§ WHAT IS NEEDED: Count every line in the entries that follow where the word "across" appears, then state only the total.

§ INPUT:
****

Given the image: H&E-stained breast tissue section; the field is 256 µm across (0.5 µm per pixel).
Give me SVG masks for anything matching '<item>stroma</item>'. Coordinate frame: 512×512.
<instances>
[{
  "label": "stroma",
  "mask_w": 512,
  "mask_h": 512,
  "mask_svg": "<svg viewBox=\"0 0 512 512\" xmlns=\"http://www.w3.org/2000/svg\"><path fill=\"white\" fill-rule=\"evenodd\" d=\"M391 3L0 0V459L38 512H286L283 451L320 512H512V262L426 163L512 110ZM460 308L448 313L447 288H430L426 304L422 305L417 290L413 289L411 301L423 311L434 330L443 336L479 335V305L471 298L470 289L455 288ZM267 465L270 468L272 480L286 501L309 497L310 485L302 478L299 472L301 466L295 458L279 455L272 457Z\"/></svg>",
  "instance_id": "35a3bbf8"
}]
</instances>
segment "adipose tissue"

****

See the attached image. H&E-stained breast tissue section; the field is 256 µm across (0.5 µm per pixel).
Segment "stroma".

****

§ TASK ANSWER: 2